⟨
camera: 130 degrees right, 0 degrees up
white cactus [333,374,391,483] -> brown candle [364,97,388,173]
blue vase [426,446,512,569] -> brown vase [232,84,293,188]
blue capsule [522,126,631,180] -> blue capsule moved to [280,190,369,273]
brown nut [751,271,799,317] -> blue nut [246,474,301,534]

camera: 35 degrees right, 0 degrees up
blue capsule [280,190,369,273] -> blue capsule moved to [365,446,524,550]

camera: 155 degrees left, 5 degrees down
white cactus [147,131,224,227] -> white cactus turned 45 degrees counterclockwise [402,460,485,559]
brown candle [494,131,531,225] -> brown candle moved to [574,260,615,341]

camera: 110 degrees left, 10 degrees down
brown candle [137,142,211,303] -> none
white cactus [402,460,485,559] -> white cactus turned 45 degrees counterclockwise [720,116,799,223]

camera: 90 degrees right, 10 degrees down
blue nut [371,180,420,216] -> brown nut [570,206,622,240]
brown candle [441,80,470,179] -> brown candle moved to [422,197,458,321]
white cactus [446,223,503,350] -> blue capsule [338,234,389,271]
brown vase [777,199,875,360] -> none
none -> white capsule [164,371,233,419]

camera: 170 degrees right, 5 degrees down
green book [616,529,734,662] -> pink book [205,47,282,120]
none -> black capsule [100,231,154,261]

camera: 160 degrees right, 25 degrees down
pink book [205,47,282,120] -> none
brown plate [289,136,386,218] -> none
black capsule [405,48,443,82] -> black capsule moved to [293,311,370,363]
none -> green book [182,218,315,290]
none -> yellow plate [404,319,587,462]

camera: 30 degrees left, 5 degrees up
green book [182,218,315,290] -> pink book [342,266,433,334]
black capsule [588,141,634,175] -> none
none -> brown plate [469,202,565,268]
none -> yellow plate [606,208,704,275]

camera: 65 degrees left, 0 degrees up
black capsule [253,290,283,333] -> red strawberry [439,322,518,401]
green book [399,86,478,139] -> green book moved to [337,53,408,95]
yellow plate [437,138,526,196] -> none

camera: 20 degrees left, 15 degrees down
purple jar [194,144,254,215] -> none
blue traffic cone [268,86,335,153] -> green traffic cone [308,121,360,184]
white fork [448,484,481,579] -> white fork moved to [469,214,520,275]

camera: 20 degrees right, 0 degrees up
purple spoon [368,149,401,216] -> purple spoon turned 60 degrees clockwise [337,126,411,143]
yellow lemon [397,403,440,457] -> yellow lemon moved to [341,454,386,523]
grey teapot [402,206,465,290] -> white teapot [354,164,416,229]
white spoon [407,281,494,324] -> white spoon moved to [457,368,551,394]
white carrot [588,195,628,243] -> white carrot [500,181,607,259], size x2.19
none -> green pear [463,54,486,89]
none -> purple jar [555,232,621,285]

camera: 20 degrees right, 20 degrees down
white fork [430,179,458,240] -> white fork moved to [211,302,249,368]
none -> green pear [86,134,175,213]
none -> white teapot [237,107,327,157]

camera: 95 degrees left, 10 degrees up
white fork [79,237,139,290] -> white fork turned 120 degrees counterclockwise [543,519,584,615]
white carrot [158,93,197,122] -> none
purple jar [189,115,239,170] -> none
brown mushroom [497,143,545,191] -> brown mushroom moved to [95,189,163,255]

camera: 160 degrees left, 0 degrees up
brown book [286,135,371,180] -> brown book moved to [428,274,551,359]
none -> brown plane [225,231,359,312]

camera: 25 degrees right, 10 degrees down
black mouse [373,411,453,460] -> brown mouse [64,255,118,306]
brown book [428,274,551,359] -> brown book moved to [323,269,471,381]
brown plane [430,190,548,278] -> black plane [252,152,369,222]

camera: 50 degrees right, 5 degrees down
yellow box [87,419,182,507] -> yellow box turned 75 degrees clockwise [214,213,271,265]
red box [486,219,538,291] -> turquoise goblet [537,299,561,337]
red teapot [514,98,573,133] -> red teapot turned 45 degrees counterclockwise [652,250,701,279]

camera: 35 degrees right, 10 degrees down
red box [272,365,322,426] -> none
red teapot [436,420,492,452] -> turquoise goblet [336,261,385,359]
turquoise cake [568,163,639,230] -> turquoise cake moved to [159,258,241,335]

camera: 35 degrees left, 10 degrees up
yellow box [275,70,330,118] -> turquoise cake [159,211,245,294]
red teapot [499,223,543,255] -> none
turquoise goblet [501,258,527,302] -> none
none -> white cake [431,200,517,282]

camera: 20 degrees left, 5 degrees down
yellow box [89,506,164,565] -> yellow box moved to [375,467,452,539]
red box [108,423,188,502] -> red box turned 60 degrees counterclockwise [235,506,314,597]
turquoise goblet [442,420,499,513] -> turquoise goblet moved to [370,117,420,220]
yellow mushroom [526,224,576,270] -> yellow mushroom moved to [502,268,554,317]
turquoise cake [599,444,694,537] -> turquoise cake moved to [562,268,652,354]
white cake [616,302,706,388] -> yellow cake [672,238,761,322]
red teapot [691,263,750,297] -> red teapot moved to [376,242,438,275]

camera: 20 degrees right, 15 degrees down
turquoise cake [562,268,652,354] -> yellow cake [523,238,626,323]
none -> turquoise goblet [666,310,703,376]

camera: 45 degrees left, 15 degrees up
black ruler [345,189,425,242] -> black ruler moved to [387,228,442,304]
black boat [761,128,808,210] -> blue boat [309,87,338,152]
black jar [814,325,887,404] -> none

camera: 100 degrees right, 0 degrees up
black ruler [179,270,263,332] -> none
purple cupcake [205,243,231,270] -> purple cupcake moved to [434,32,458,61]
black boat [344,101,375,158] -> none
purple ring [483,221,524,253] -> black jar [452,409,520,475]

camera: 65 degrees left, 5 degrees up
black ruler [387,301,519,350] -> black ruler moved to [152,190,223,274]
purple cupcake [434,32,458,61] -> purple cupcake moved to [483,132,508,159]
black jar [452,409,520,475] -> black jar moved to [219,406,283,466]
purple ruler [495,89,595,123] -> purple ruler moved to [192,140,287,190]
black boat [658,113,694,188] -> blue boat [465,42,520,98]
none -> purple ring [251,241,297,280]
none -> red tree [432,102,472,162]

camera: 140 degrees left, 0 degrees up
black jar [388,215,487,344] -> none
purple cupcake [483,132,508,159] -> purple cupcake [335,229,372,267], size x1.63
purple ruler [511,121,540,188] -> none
⟩
(What is needed): Every record above must be repeated word for word.

(Your solution):
camera: 130 degrees right, 0 degrees up
white cactus [333,374,391,483] -> brown candle [364,97,388,173]
blue vase [426,446,512,569] -> brown vase [232,84,293,188]
blue capsule [522,126,631,180] -> blue capsule moved to [280,190,369,273]
brown nut [751,271,799,317] -> blue nut [246,474,301,534]

camera: 35 degrees right, 0 degrees up
blue capsule [280,190,369,273] -> blue capsule moved to [365,446,524,550]

camera: 155 degrees left, 5 degrees down
white cactus [147,131,224,227] -> white cactus turned 45 degrees counterclockwise [402,460,485,559]
brown candle [494,131,531,225] -> brown candle moved to [574,260,615,341]

camera: 110 degrees left, 10 degrees down
brown candle [137,142,211,303] -> none
white cactus [402,460,485,559] -> white cactus turned 45 degrees counterclockwise [720,116,799,223]

camera: 90 degrees right, 10 degrees down
blue nut [371,180,420,216] -> brown nut [570,206,622,240]
brown candle [441,80,470,179] -> brown candle moved to [422,197,458,321]
white cactus [446,223,503,350] -> blue capsule [338,234,389,271]
brown vase [777,199,875,360] -> none
none -> white capsule [164,371,233,419]

camera: 170 degrees right, 5 degrees down
green book [616,529,734,662] -> pink book [205,47,282,120]
none -> black capsule [100,231,154,261]

camera: 160 degrees right, 25 degrees down
pink book [205,47,282,120] -> none
brown plate [289,136,386,218] -> none
black capsule [405,48,443,82] -> black capsule moved to [293,311,370,363]
none -> green book [182,218,315,290]
none -> yellow plate [404,319,587,462]

camera: 30 degrees left, 5 degrees up
green book [182,218,315,290] -> pink book [342,266,433,334]
black capsule [588,141,634,175] -> none
none -> brown plate [469,202,565,268]
none -> yellow plate [606,208,704,275]

camera: 65 degrees left, 0 degrees up
black capsule [253,290,283,333] -> red strawberry [439,322,518,401]
green book [399,86,478,139] -> green book moved to [337,53,408,95]
yellow plate [437,138,526,196] -> none

camera: 20 degrees left, 15 degrees down
purple jar [194,144,254,215] -> none
blue traffic cone [268,86,335,153] -> green traffic cone [308,121,360,184]
white fork [448,484,481,579] -> white fork moved to [469,214,520,275]

camera: 20 degrees right, 0 degrees up
purple spoon [368,149,401,216] -> purple spoon turned 60 degrees clockwise [337,126,411,143]
yellow lemon [397,403,440,457] -> yellow lemon moved to [341,454,386,523]
grey teapot [402,206,465,290] -> white teapot [354,164,416,229]
white spoon [407,281,494,324] -> white spoon moved to [457,368,551,394]
white carrot [588,195,628,243] -> white carrot [500,181,607,259], size x2.19
none -> green pear [463,54,486,89]
none -> purple jar [555,232,621,285]

camera: 20 degrees right, 20 degrees down
white fork [430,179,458,240] -> white fork moved to [211,302,249,368]
none -> green pear [86,134,175,213]
none -> white teapot [237,107,327,157]

camera: 95 degrees left, 10 degrees up
white fork [79,237,139,290] -> white fork turned 120 degrees counterclockwise [543,519,584,615]
white carrot [158,93,197,122] -> none
purple jar [189,115,239,170] -> none
brown mushroom [497,143,545,191] -> brown mushroom moved to [95,189,163,255]

camera: 160 degrees left, 0 degrees up
brown book [286,135,371,180] -> brown book moved to [428,274,551,359]
none -> brown plane [225,231,359,312]

camera: 25 degrees right, 10 degrees down
black mouse [373,411,453,460] -> brown mouse [64,255,118,306]
brown book [428,274,551,359] -> brown book moved to [323,269,471,381]
brown plane [430,190,548,278] -> black plane [252,152,369,222]

camera: 50 degrees right, 5 degrees down
yellow box [87,419,182,507] -> yellow box turned 75 degrees clockwise [214,213,271,265]
red box [486,219,538,291] -> turquoise goblet [537,299,561,337]
red teapot [514,98,573,133] -> red teapot turned 45 degrees counterclockwise [652,250,701,279]

camera: 35 degrees right, 10 degrees down
red box [272,365,322,426] -> none
red teapot [436,420,492,452] -> turquoise goblet [336,261,385,359]
turquoise cake [568,163,639,230] -> turquoise cake moved to [159,258,241,335]

camera: 35 degrees left, 10 degrees up
yellow box [275,70,330,118] -> turquoise cake [159,211,245,294]
red teapot [499,223,543,255] -> none
turquoise goblet [501,258,527,302] -> none
none -> white cake [431,200,517,282]

camera: 20 degrees left, 5 degrees down
yellow box [89,506,164,565] -> yellow box moved to [375,467,452,539]
red box [108,423,188,502] -> red box turned 60 degrees counterclockwise [235,506,314,597]
turquoise goblet [442,420,499,513] -> turquoise goblet moved to [370,117,420,220]
yellow mushroom [526,224,576,270] -> yellow mushroom moved to [502,268,554,317]
turquoise cake [599,444,694,537] -> turquoise cake moved to [562,268,652,354]
white cake [616,302,706,388] -> yellow cake [672,238,761,322]
red teapot [691,263,750,297] -> red teapot moved to [376,242,438,275]

camera: 20 degrees right, 15 degrees down
turquoise cake [562,268,652,354] -> yellow cake [523,238,626,323]
none -> turquoise goblet [666,310,703,376]

camera: 45 degrees left, 15 degrees up
black ruler [345,189,425,242] -> black ruler moved to [387,228,442,304]
black boat [761,128,808,210] -> blue boat [309,87,338,152]
black jar [814,325,887,404] -> none

camera: 100 degrees right, 0 degrees up
black ruler [179,270,263,332] -> none
purple cupcake [205,243,231,270] -> purple cupcake moved to [434,32,458,61]
black boat [344,101,375,158] -> none
purple ring [483,221,524,253] -> black jar [452,409,520,475]

camera: 65 degrees left, 5 degrees up
black ruler [387,301,519,350] -> black ruler moved to [152,190,223,274]
purple cupcake [434,32,458,61] -> purple cupcake moved to [483,132,508,159]
black jar [452,409,520,475] -> black jar moved to [219,406,283,466]
purple ruler [495,89,595,123] -> purple ruler moved to [192,140,287,190]
black boat [658,113,694,188] -> blue boat [465,42,520,98]
none -> purple ring [251,241,297,280]
none -> red tree [432,102,472,162]

camera: 140 degrees left, 0 degrees up
black jar [388,215,487,344] -> none
purple cupcake [483,132,508,159] -> purple cupcake [335,229,372,267], size x1.63
purple ruler [511,121,540,188] -> none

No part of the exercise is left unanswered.